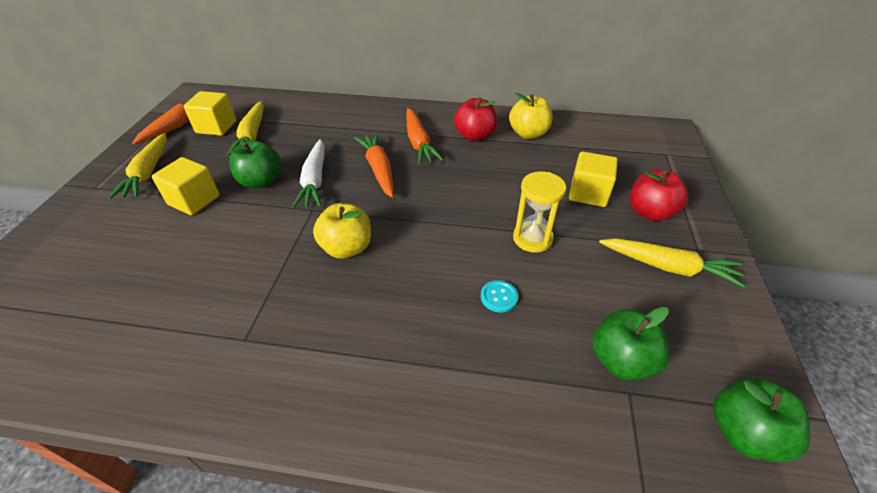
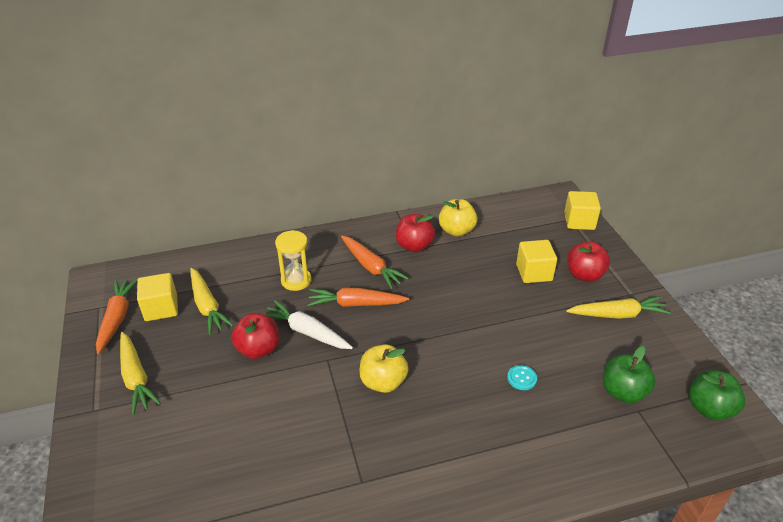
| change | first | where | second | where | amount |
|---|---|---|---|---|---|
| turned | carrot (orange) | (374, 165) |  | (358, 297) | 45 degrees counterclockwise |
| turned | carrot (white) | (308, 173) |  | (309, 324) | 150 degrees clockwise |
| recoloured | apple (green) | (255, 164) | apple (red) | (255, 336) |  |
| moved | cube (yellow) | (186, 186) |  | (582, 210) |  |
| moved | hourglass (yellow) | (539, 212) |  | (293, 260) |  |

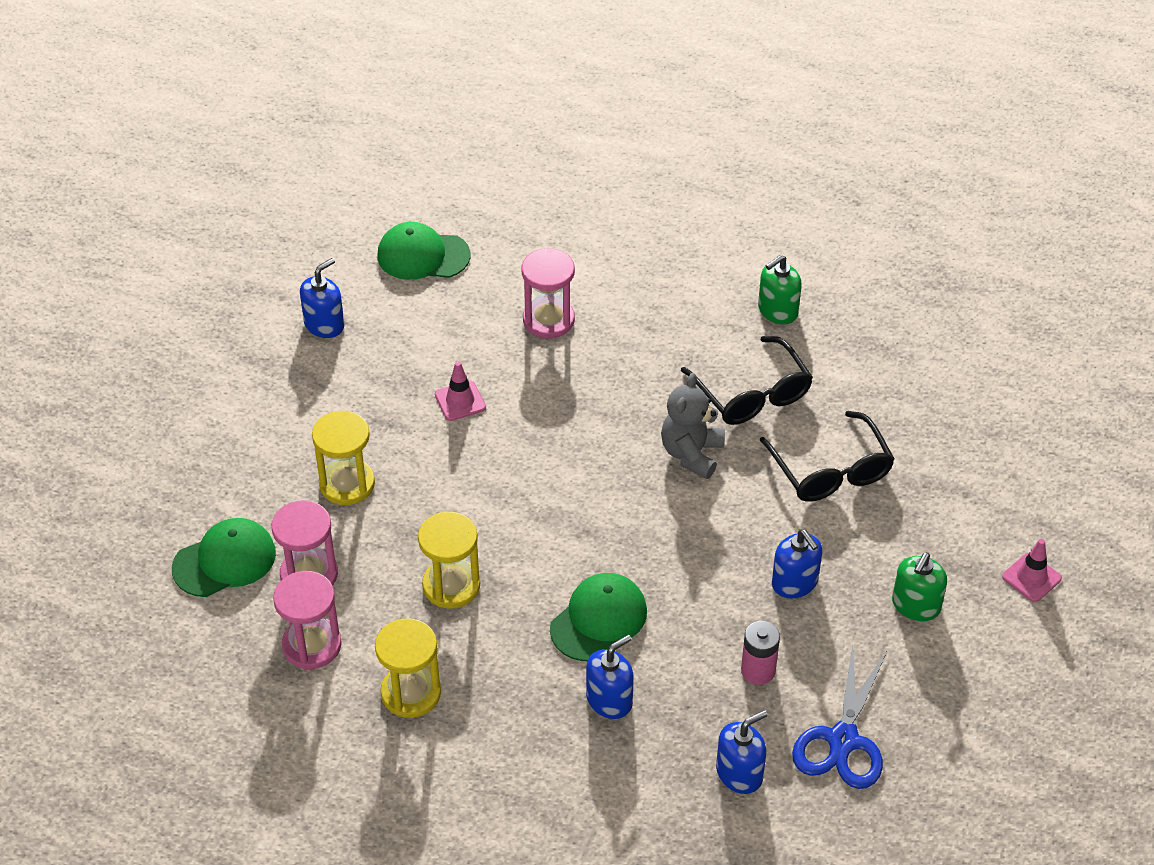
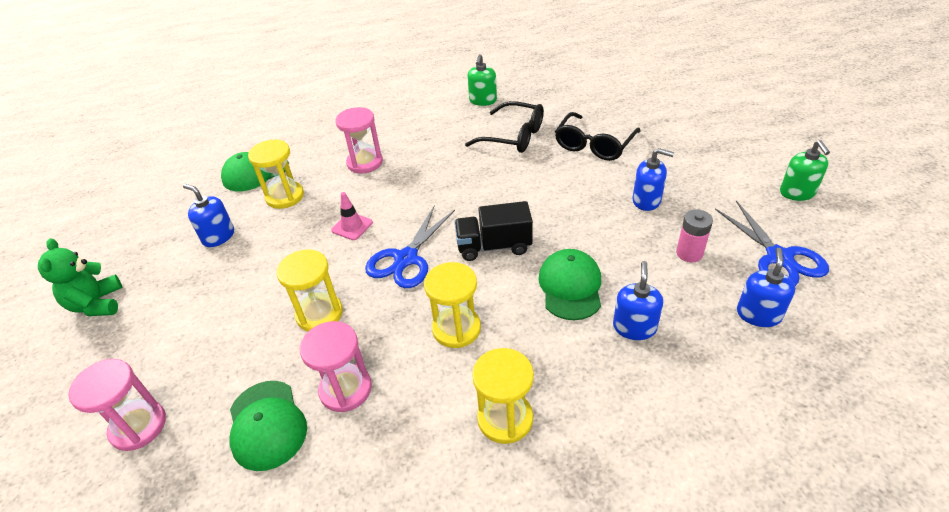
| change | first | where | second | where | amount |
|---|---|---|---|---|---|
| turned | soap dispenser (blue) | (322, 298) |  | (208, 215) | 60 degrees counterclockwise |
| removed | teddy bear (grey) | (693, 426) |  |  |  |
| turned | glasses (black) | (827, 456) |  | (597, 136) | 90 degrees clockwise |
| turned | cap (green) | (224, 557) |  | (268, 426) | 135 degrees clockwise |
| removed | traffic cone (pink) | (1032, 570) |  |  |  |
| moved | soap dispenser (green) | (919, 587) |  | (805, 170) |  |
| moved | hourglass (pink) | (307, 620) |  | (117, 405) |  |
| added |  |  | hourglass (yellow) | (276, 174) |  |
| added |  |  | truck (black) | (493, 231) |  |
| added |  |  | scissors (blue) | (410, 246) |  |
| added |  |  | teddy bear (green) | (80, 277) |  |

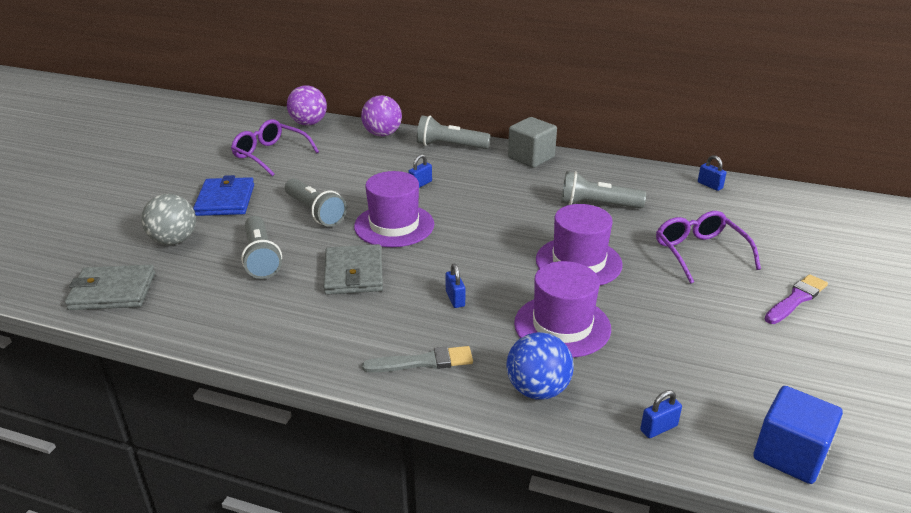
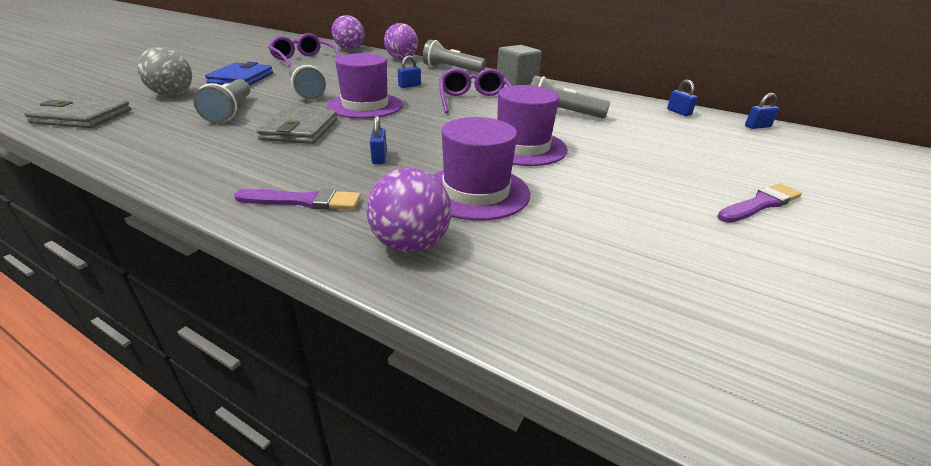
| change | first | where | second | where | amount |
|---|---|---|---|---|---|
| moved | glasses (purple) | (708, 247) |  | (475, 90) |  |
| recoloured | ball (blue) | (540, 366) | ball (purple) | (408, 210) |  |
| recoloured | brush (grey) | (417, 359) | brush (purple) | (297, 199) |  |
| removed | cube (blue) | (798, 435) |  |  |  |
| moved | padlock (blue) | (661, 414) |  | (762, 111) |  |

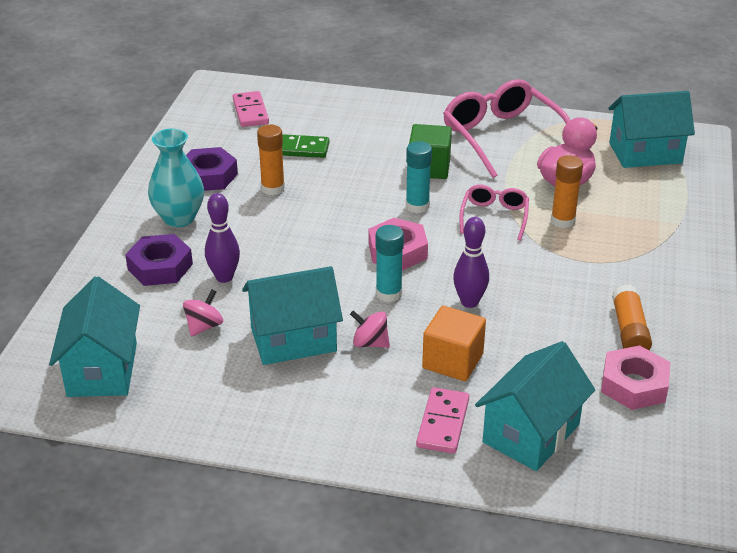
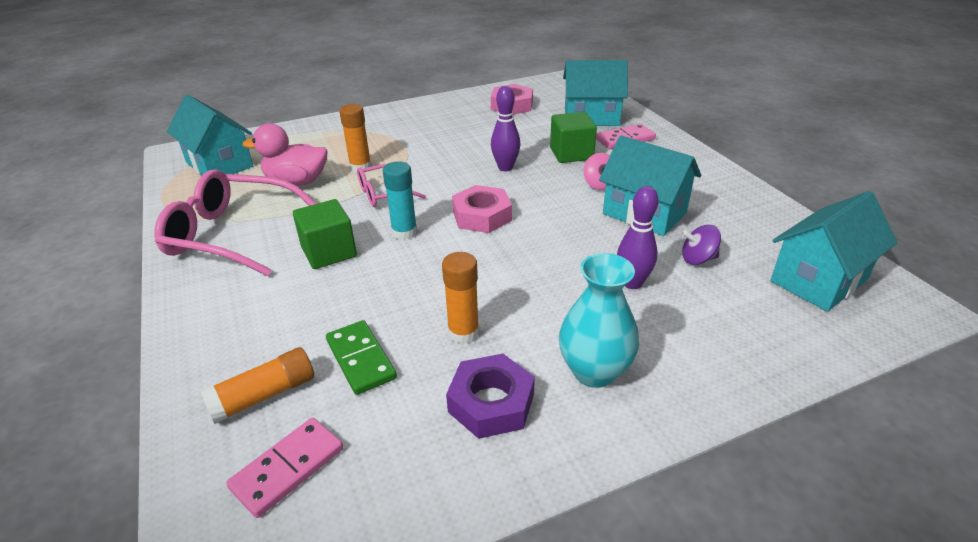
| change | first | where | second | where | amount |
|---|---|---|---|---|---|
| turned | glasses (pink) | (506, 128) |  | (236, 222) | 75 degrees clockwise |
| removed | glue stick (turquoise) | (390, 263) |  |  |  |
| removed | nut (purple) | (159, 260) |  |  |  |
| moved | glue stick (orange) | (632, 317) |  | (257, 385) |  |
| recoloured | spinning top (pink) | (203, 313) | spinning top (purple) | (701, 245) |  |
| recoloured | cube (orange) | (454, 343) | cube (green) | (573, 137) |  |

● WHAT IS NEEDED:
Once the pictures are set aside, please output all the data word for word.

● ANSWER SECTION:
| change | first | where | second | where | amount |
|---|---|---|---|---|---|
| turned | carrot (orange) | (374, 165) |  | (358, 297) | 45 degrees counterclockwise |
| turned | carrot (white) | (308, 173) |  | (309, 324) | 150 degrees clockwise |
| recoloured | apple (green) | (255, 164) | apple (red) | (255, 336) |  |
| moved | cube (yellow) | (186, 186) |  | (582, 210) |  |
| moved | hourglass (yellow) | (539, 212) |  | (293, 260) |  |

| change | first | where | second | where | amount |
|---|---|---|---|---|---|
| turned | soap dispenser (blue) | (322, 298) |  | (208, 215) | 60 degrees counterclockwise |
| removed | teddy bear (grey) | (693, 426) |  |  |  |
| turned | glasses (black) | (827, 456) |  | (597, 136) | 90 degrees clockwise |
| turned | cap (green) | (224, 557) |  | (268, 426) | 135 degrees clockwise |
| removed | traffic cone (pink) | (1032, 570) |  |  |  |
| moved | soap dispenser (green) | (919, 587) |  | (805, 170) |  |
| moved | hourglass (pink) | (307, 620) |  | (117, 405) |  |
| added |  |  | hourglass (yellow) | (276, 174) |  |
| added |  |  | truck (black) | (493, 231) |  |
| added |  |  | scissors (blue) | (410, 246) |  |
| added |  |  | teddy bear (green) | (80, 277) |  |

| change | first | where | second | where | amount |
|---|---|---|---|---|---|
| moved | glasses (purple) | (708, 247) |  | (475, 90) |  |
| recoloured | ball (blue) | (540, 366) | ball (purple) | (408, 210) |  |
| recoloured | brush (grey) | (417, 359) | brush (purple) | (297, 199) |  |
| removed | cube (blue) | (798, 435) |  |  |  |
| moved | padlock (blue) | (661, 414) |  | (762, 111) |  |

| change | first | where | second | where | amount |
|---|---|---|---|---|---|
| turned | glasses (pink) | (506, 128) |  | (236, 222) | 75 degrees clockwise |
| removed | glue stick (turquoise) | (390, 263) |  |  |  |
| removed | nut (purple) | (159, 260) |  |  |  |
| moved | glue stick (orange) | (632, 317) |  | (257, 385) |  |
| recoloured | spinning top (pink) | (203, 313) | spinning top (purple) | (701, 245) |  |
| recoloured | cube (orange) | (454, 343) | cube (green) | (573, 137) |  |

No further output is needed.